━━ Data excerpts ━━

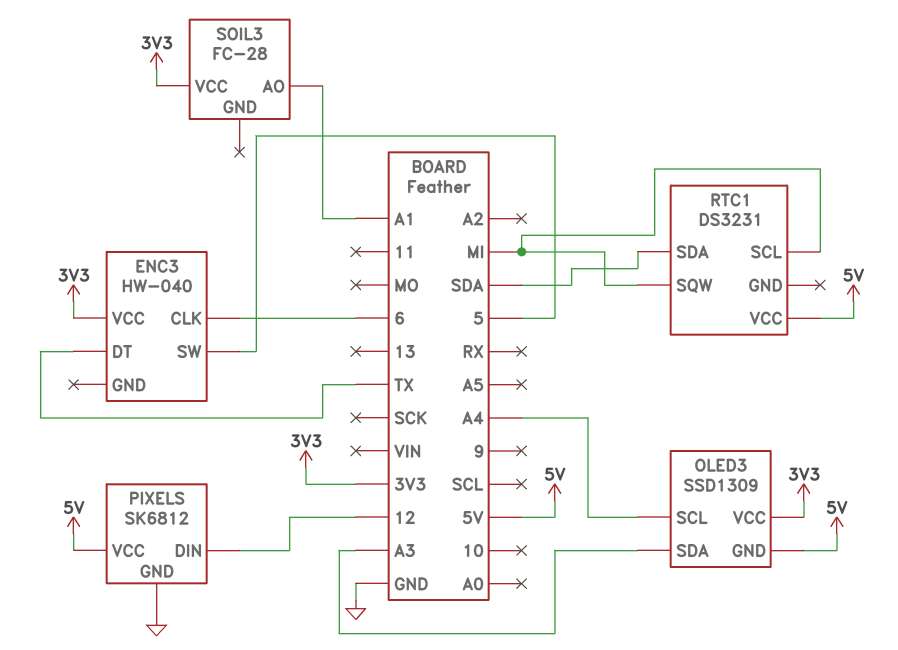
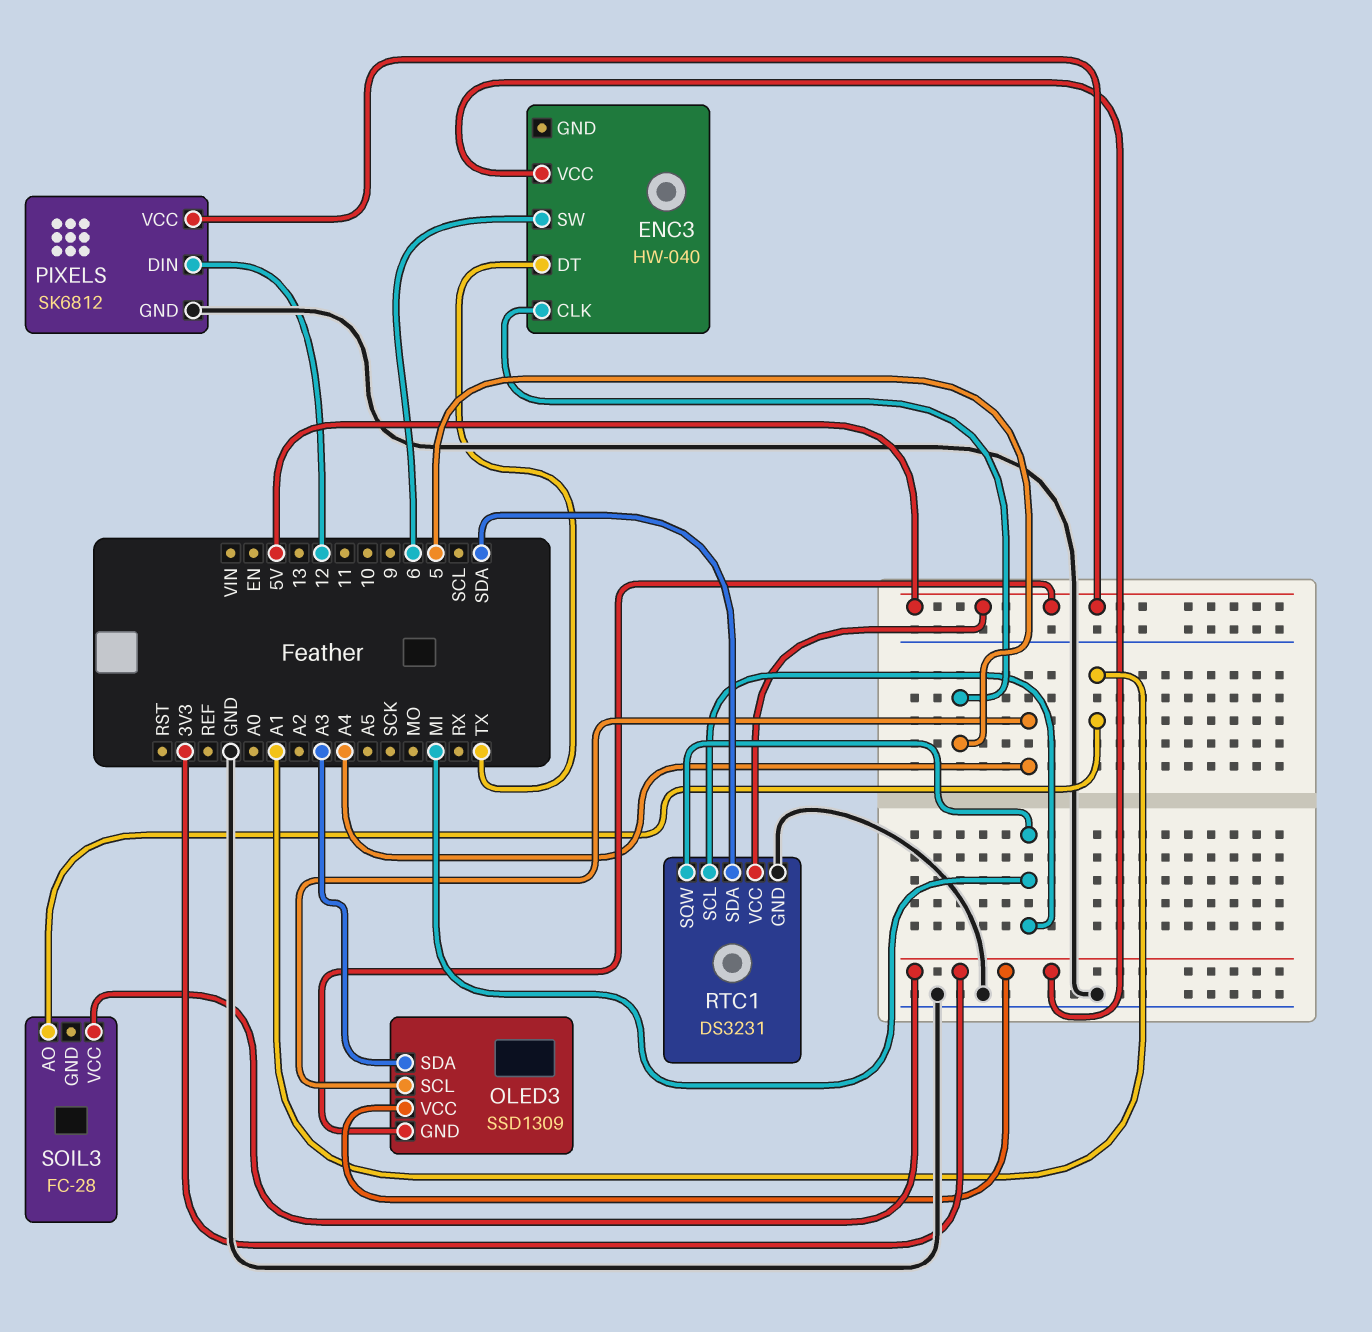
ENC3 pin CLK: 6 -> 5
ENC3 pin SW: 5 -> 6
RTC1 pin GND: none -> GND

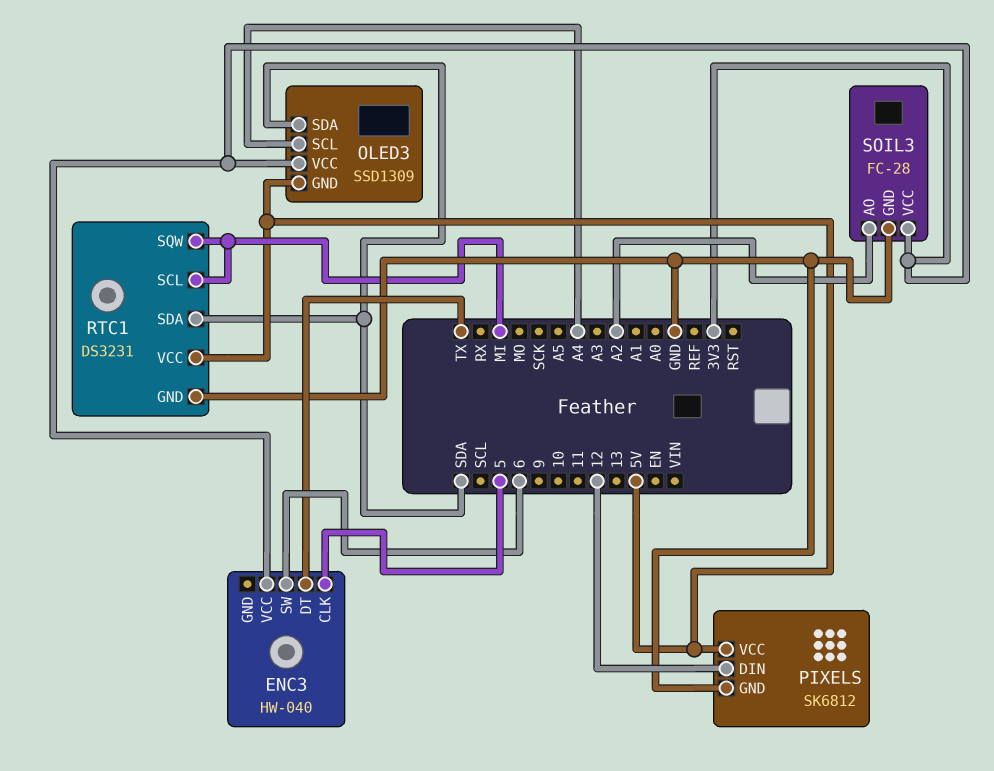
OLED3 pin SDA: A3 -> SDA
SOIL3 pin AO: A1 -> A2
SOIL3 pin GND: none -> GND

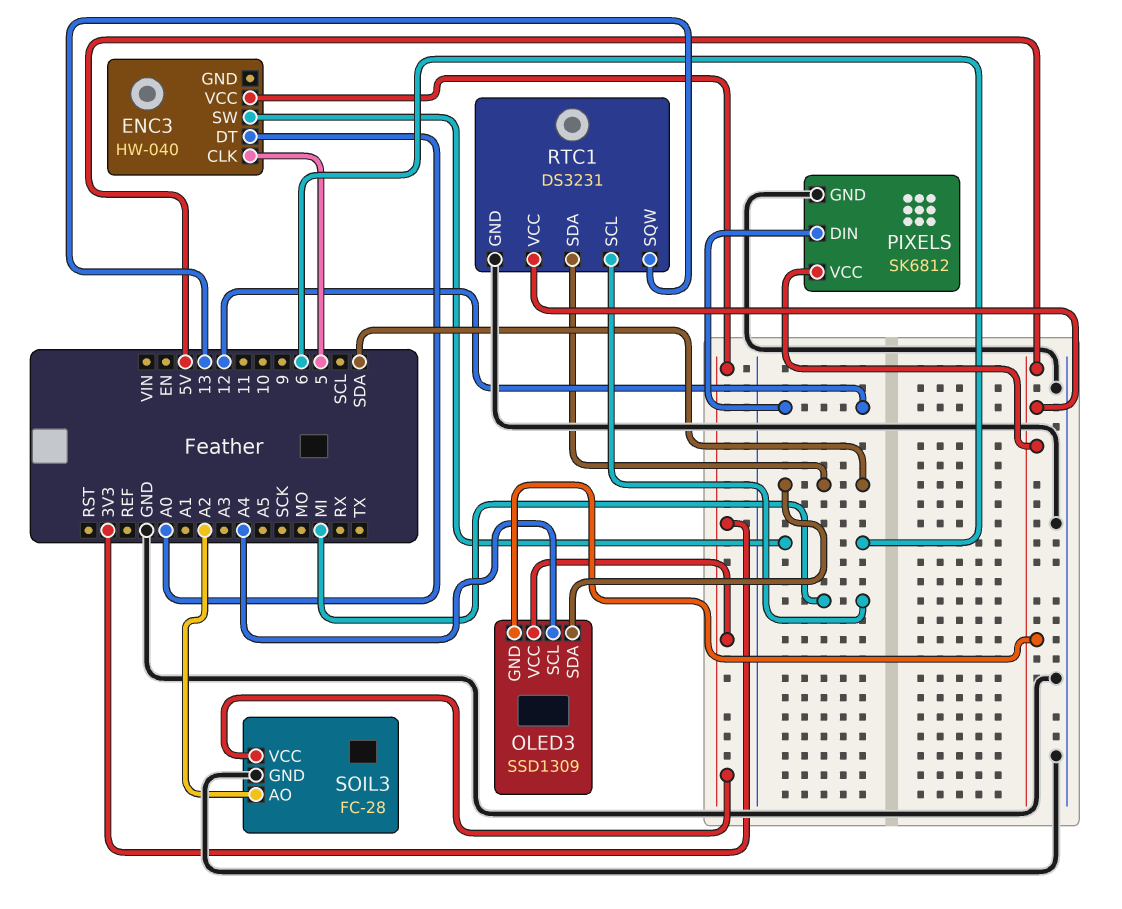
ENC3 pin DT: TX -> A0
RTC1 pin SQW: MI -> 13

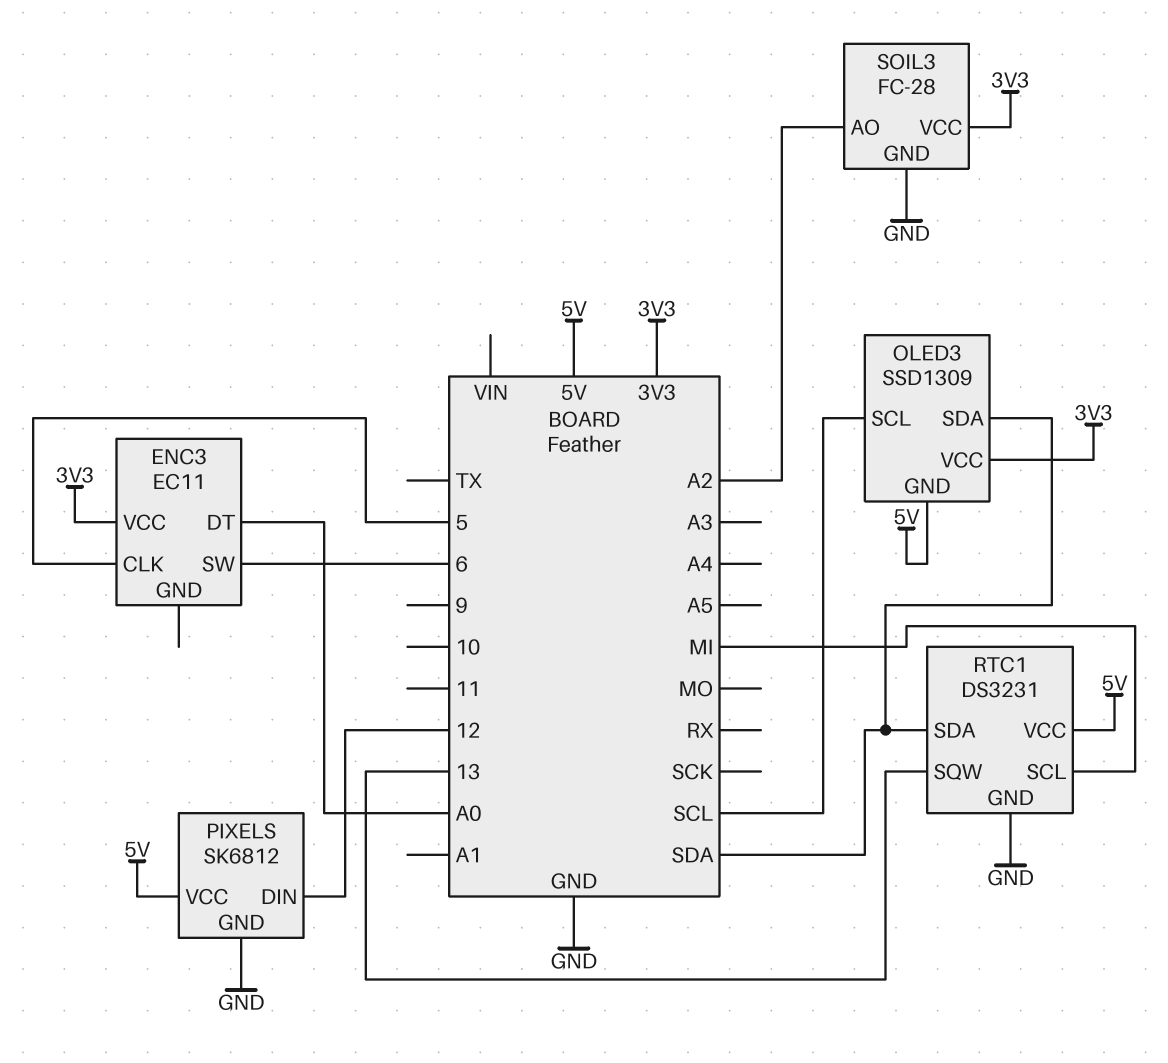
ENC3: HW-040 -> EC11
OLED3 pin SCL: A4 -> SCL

━━━

| Aim of the task |
Output the data above in full and exactly, with every image left out.

| Finished exercise |
ENC3 pin CLK: 6 -> 5
ENC3 pin SW: 5 -> 6
RTC1 pin GND: none -> GND

OLED3 pin SDA: A3 -> SDA
SOIL3 pin AO: A1 -> A2
SOIL3 pin GND: none -> GND

ENC3 pin DT: TX -> A0
RTC1 pin SQW: MI -> 13

ENC3: HW-040 -> EC11
OLED3 pin SCL: A4 -> SCL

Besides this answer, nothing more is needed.